### TASK ITEM
From the entries below, reproduce exactly the line containing "op=turned; was=toy carrot", the line containing "op=recoloured; was=solid cube", and every line in between, with nothing added.

[MATERIAL SHOWN Boundary: Start]

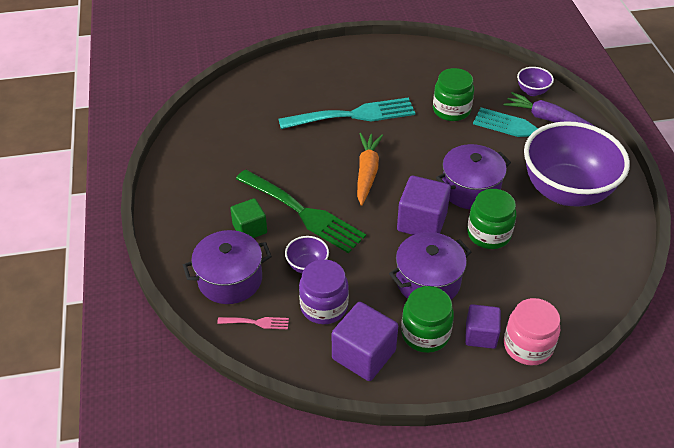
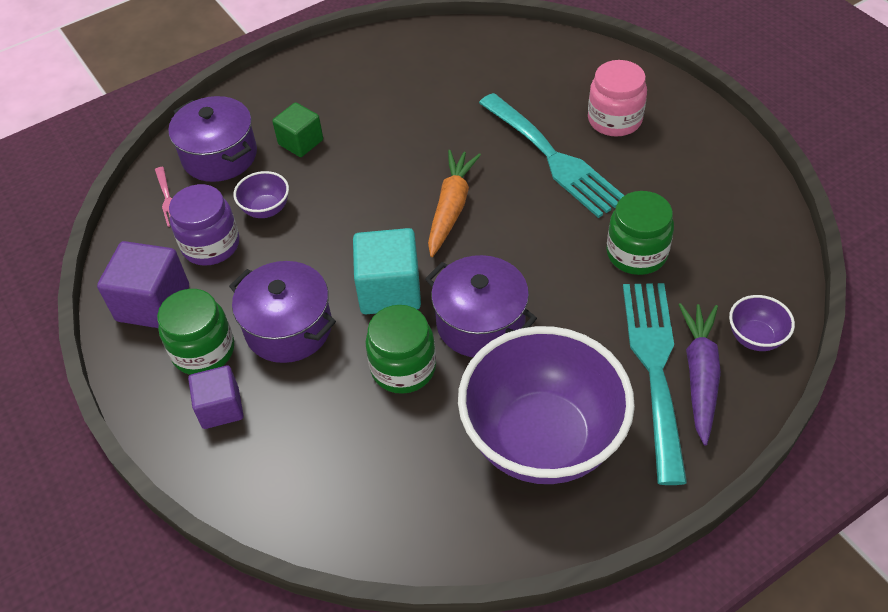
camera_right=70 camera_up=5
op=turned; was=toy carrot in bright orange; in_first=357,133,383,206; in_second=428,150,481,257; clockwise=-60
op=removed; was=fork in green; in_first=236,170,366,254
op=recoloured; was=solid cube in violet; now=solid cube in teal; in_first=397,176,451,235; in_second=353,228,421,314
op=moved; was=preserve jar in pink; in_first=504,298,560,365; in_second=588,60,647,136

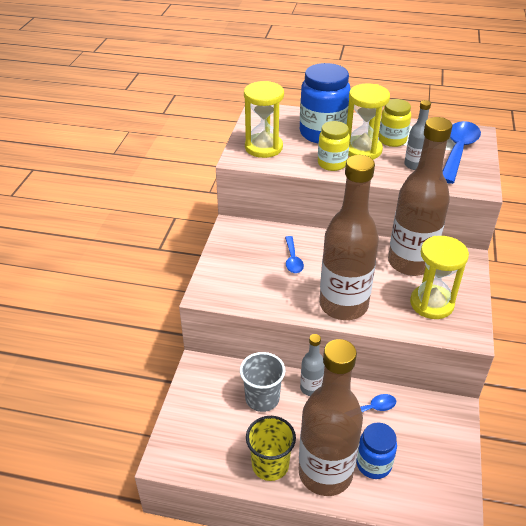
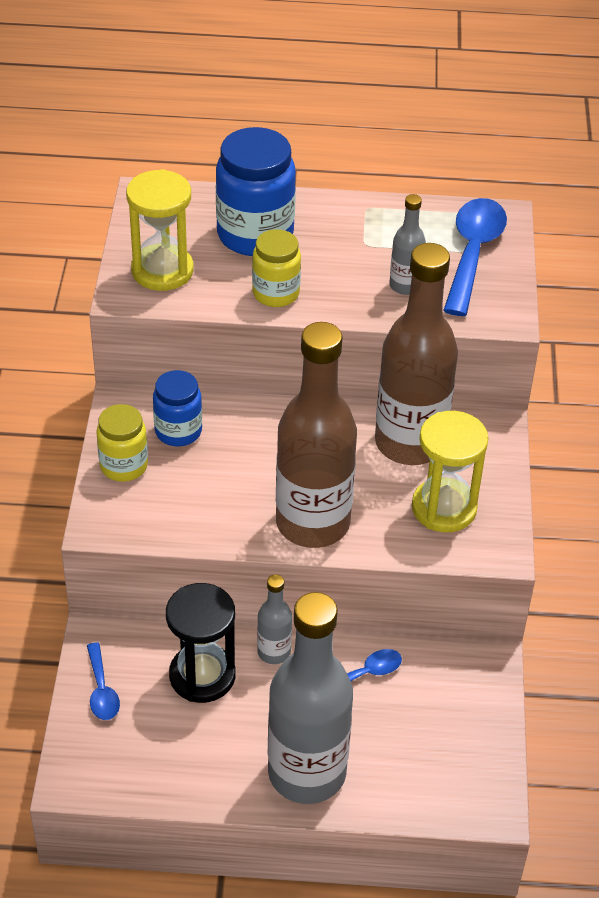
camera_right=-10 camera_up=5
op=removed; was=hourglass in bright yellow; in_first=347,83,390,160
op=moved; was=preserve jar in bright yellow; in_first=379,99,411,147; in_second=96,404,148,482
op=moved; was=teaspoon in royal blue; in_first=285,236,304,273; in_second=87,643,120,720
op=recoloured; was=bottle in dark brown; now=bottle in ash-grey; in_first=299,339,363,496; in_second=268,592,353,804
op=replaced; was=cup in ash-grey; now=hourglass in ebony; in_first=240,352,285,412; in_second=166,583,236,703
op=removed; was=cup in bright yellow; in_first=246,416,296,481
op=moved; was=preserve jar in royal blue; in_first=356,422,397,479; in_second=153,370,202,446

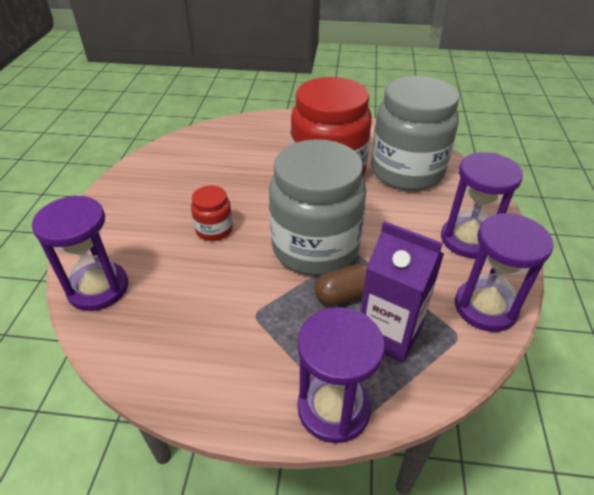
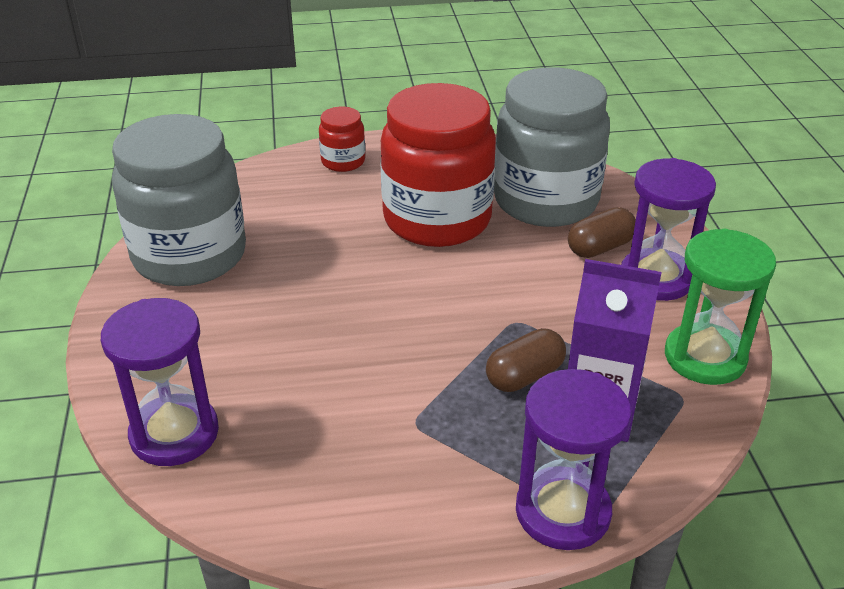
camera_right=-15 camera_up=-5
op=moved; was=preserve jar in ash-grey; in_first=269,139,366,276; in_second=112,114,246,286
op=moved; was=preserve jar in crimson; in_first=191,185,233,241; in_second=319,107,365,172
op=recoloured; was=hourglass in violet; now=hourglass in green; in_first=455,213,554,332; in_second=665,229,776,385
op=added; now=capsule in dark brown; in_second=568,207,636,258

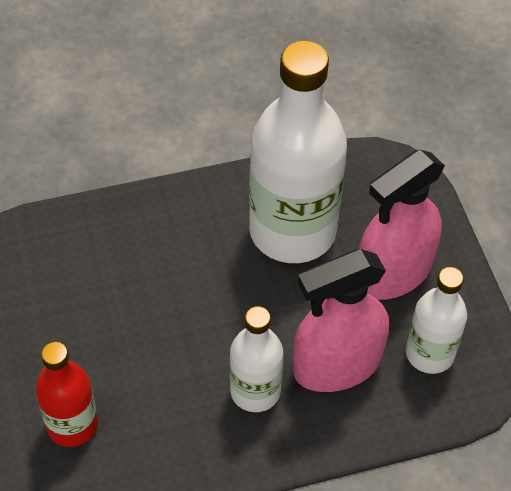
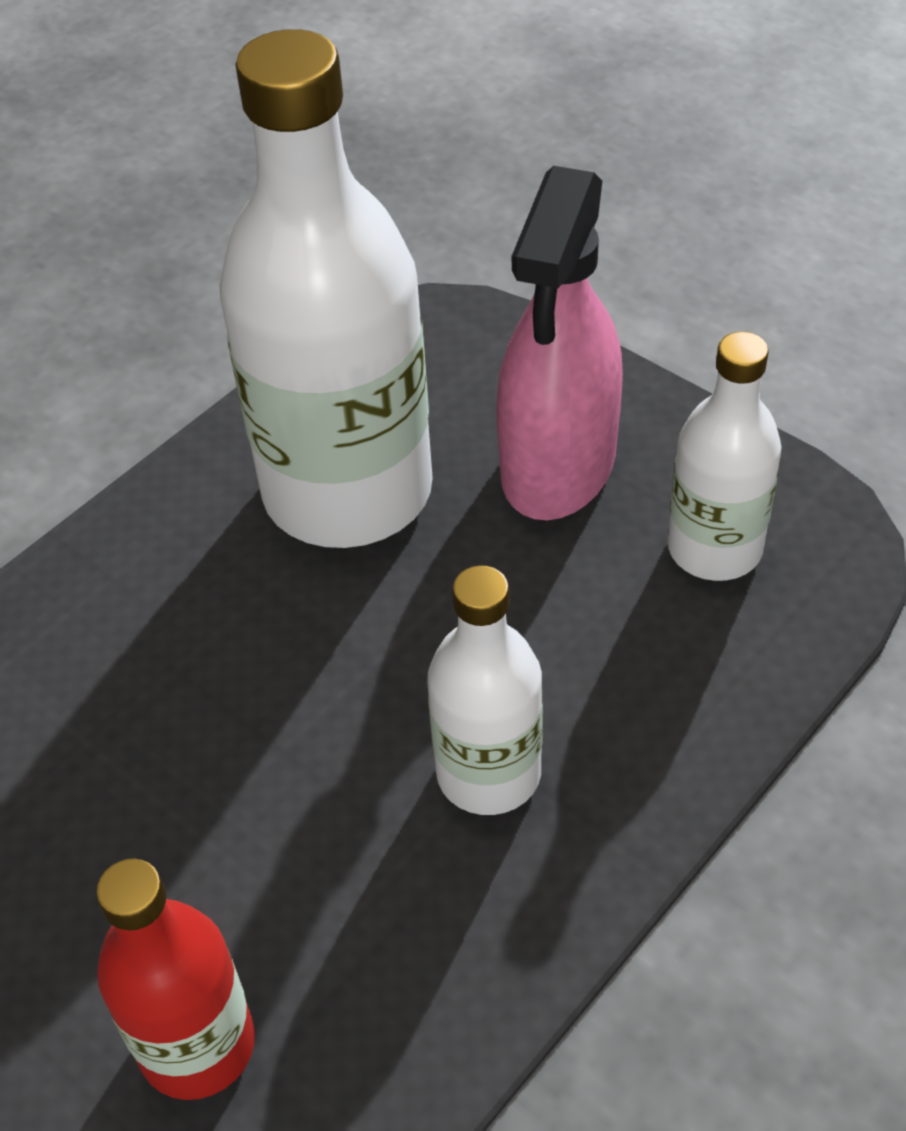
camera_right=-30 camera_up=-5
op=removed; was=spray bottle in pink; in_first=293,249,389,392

[MATERIAL SHOWN Boundary: End]

### EXERCISE RESPONSE
op=turned; was=toy carrot in bright orange; in_first=357,133,383,206; in_second=428,150,481,257; clockwise=-60
op=removed; was=fork in green; in_first=236,170,366,254
op=recoloured; was=solid cube in violet; now=solid cube in teal; in_first=397,176,451,235; in_second=353,228,421,314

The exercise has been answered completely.